_Task requirements_
Check each line of the listing below for the string "pawn", and give only how many lines hold it.

_Provided entries_
┄┄┄┄┄┄

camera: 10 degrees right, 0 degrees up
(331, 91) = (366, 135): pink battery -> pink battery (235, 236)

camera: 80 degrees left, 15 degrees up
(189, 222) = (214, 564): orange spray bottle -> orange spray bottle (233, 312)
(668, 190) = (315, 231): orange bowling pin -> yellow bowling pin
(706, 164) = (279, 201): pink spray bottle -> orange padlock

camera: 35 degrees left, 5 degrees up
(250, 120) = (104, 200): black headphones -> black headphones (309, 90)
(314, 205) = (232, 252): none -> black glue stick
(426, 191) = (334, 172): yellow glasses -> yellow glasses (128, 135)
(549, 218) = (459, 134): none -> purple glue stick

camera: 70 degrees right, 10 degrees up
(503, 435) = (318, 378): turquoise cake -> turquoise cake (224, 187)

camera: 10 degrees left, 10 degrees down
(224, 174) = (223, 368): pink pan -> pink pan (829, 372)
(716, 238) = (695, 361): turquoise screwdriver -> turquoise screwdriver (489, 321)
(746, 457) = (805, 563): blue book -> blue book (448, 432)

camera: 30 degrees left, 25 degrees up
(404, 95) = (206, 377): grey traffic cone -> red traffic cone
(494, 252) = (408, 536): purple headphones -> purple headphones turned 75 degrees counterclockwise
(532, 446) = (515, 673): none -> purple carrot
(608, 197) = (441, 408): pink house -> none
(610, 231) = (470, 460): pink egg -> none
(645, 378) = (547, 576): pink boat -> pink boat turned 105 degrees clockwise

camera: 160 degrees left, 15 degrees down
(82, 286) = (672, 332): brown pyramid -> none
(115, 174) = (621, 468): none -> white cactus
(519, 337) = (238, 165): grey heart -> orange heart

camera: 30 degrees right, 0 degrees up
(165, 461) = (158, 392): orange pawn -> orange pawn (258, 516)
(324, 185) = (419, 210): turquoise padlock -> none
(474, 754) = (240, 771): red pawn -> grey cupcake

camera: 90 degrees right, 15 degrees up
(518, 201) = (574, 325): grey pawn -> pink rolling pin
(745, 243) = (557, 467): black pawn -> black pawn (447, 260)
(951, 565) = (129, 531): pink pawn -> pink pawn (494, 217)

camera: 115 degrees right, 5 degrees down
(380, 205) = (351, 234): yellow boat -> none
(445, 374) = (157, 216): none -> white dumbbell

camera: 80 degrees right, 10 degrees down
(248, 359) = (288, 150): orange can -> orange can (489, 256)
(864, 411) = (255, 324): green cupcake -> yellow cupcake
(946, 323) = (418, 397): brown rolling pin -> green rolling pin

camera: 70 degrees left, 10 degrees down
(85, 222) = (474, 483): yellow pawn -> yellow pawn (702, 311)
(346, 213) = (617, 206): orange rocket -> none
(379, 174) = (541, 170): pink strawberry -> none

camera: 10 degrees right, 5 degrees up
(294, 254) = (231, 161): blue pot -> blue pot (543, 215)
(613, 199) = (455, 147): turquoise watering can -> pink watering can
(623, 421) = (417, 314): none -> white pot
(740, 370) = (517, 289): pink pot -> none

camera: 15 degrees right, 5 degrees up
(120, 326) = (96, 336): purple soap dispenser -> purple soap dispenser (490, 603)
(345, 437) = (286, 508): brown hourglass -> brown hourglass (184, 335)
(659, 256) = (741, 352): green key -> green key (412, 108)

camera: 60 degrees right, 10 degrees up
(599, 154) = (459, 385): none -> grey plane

┄┄┄┄┄┄

_Exercise response_
6